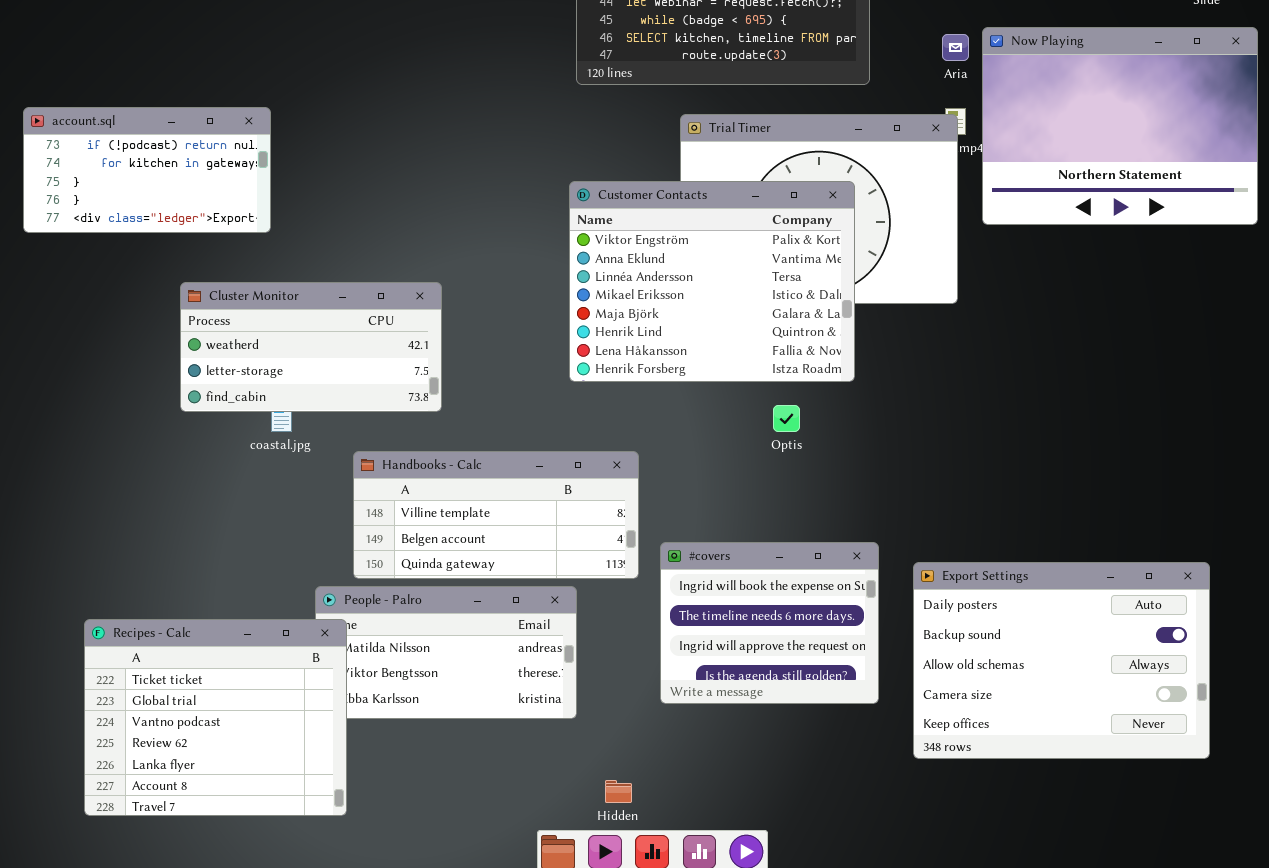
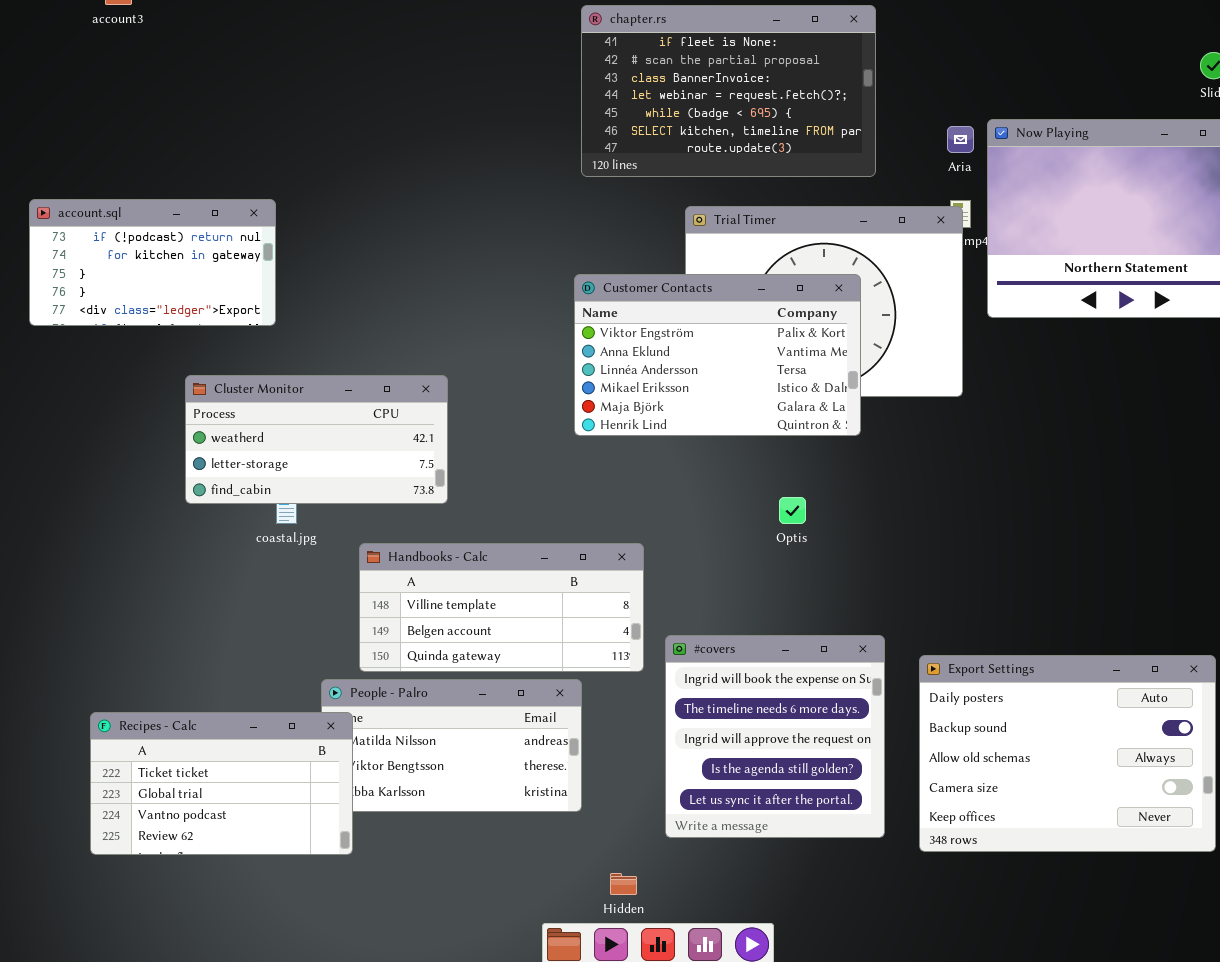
Customer Contacts: [569,181,855,382] -> [574,274,861,436], resized
#covers: [660,542,879,704] -> [665,635,885,838], resized
Recipes - Calc: [84,619,347,816] -> [90,712,353,855], resized

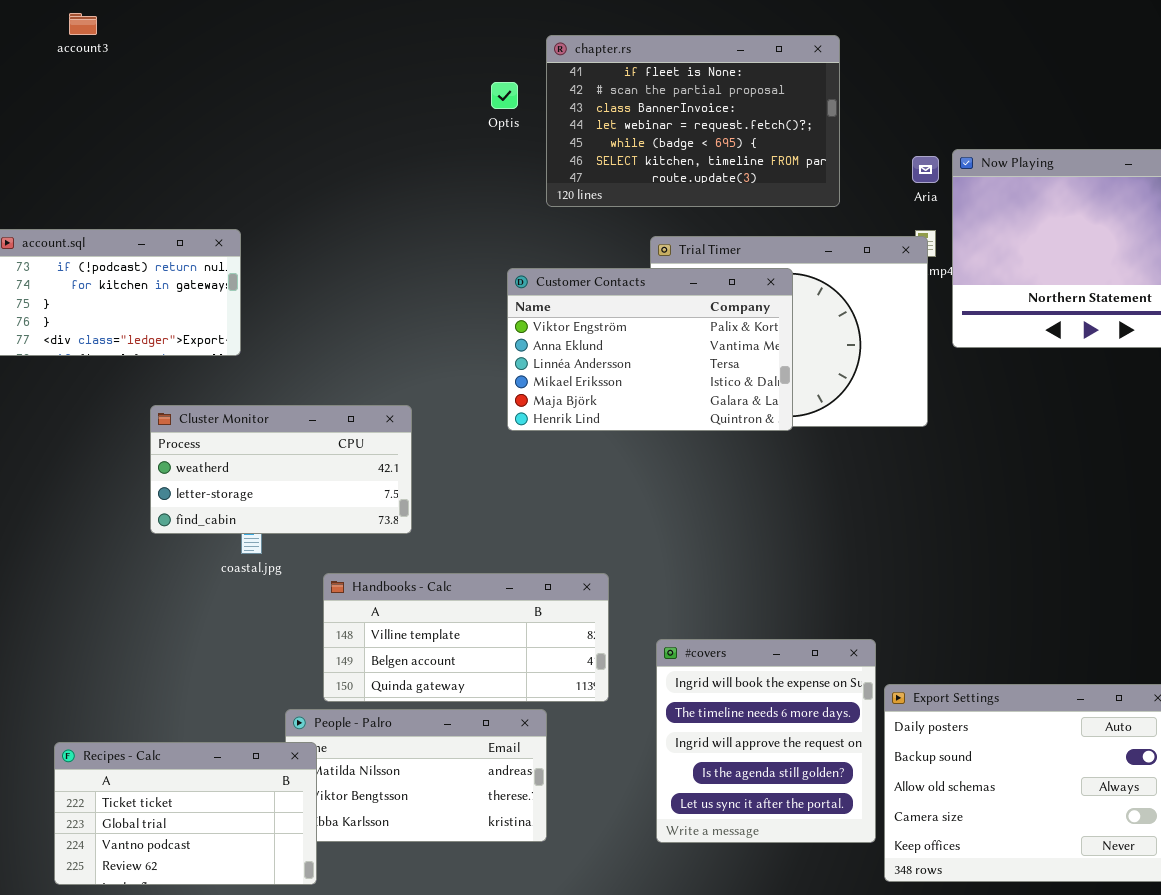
Customer Contacts: [574,274,861,436] -> [507,268,793,431], moved
Optis: [779,497,806,524] -> [491,82,518,109], moved
#covers: [665,635,885,838] -> [656,639,876,843], moved

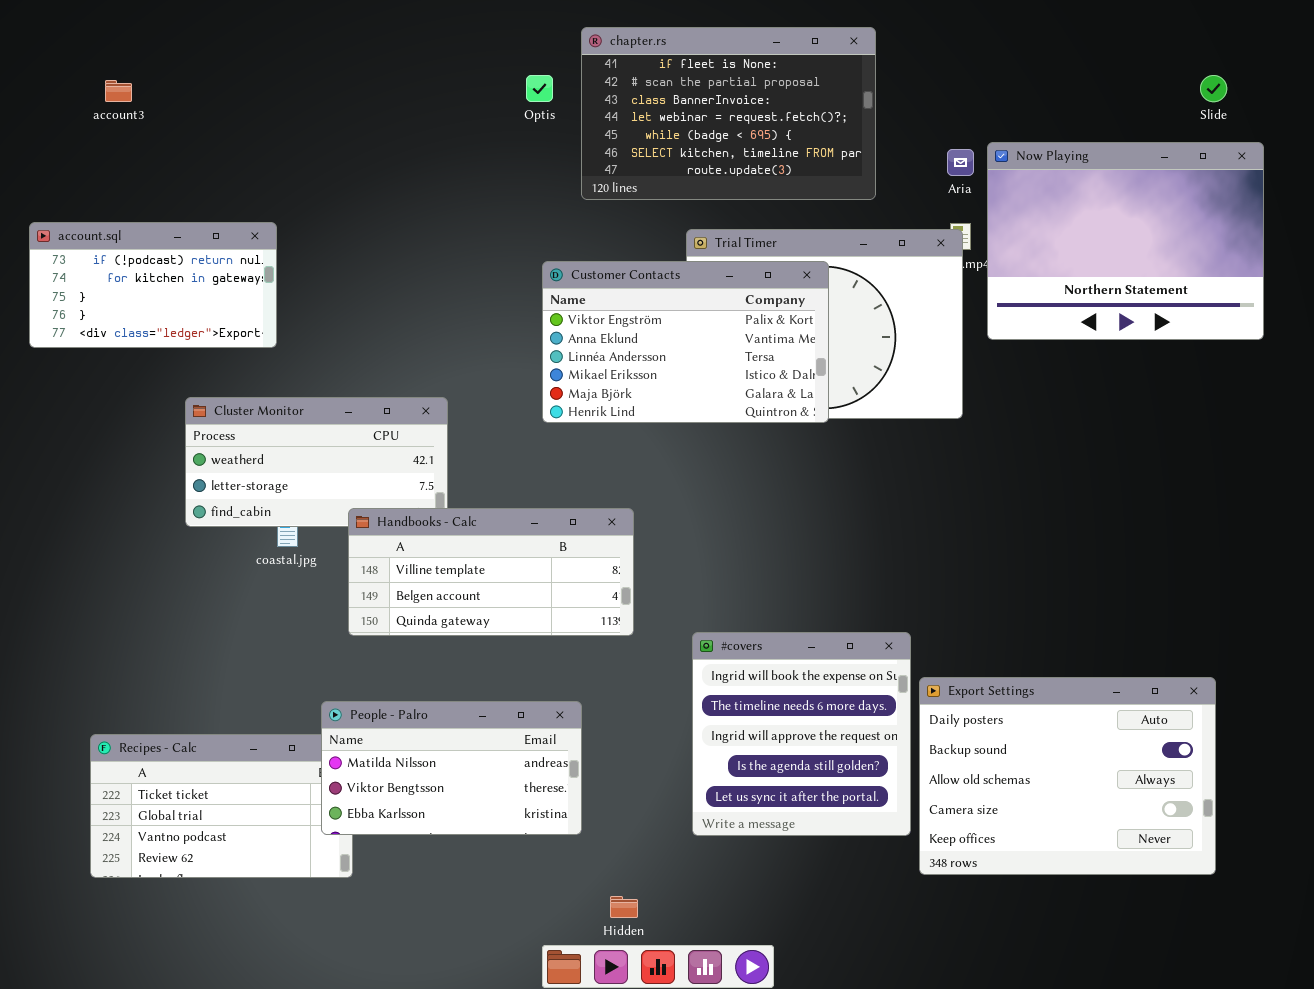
account3: [69,13,97,35] -> [105,80,132,102], moved
Handbooks - Calc: [323,573,609,702] -> [348,508,634,636], moved
People - Palro: [285,709,547,842] -> [321,701,582,835], raised

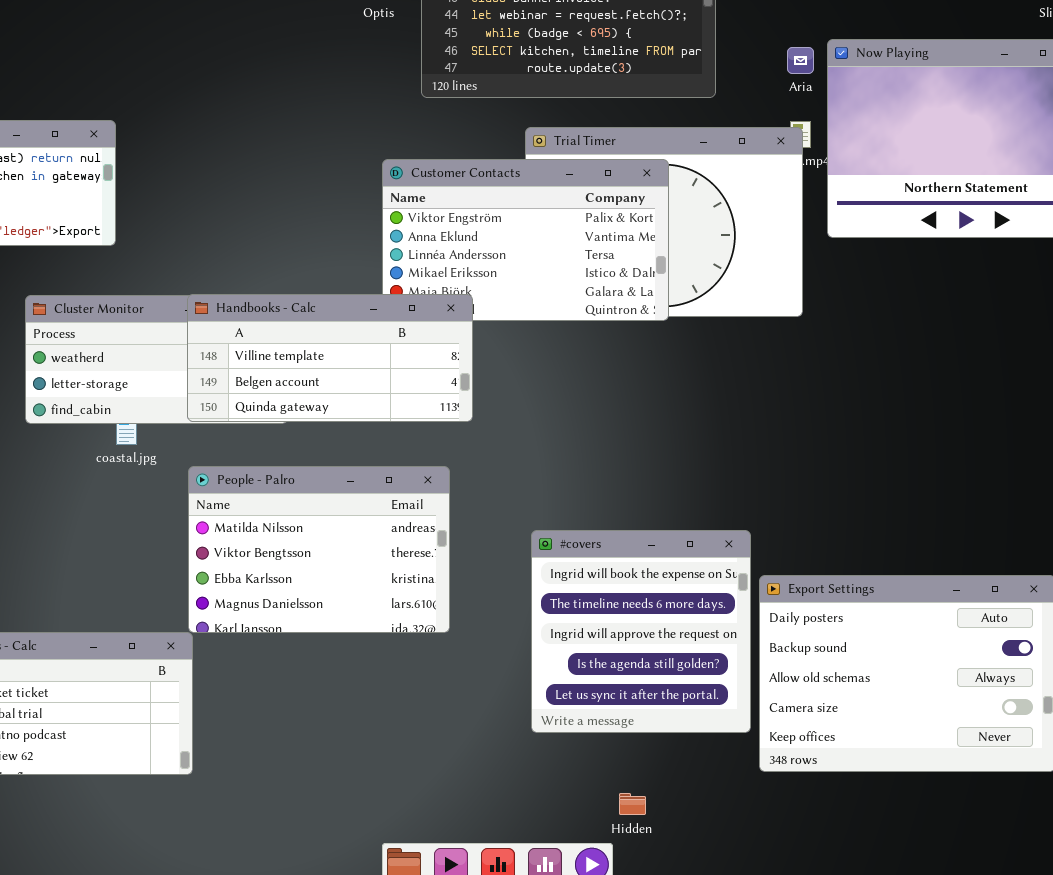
Handbooks - Calc: [348,508,634,636] -> [187,294,473,422], moved
People - Palro: [321,701,582,835] -> [188,466,450,633], moved, resized
Hidden: [610,896,638,918] -> [619,793,646,815], moved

------

TASK PROMPT
Wherever "People" occurs in the records above, copy the line it sits in.

OUTPUT FOR THIS EXERCISE
People - Palro: [285,709,547,842] -> [321,701,582,835], raised
People - Palro: [321,701,582,835] -> [188,466,450,633], moved, resized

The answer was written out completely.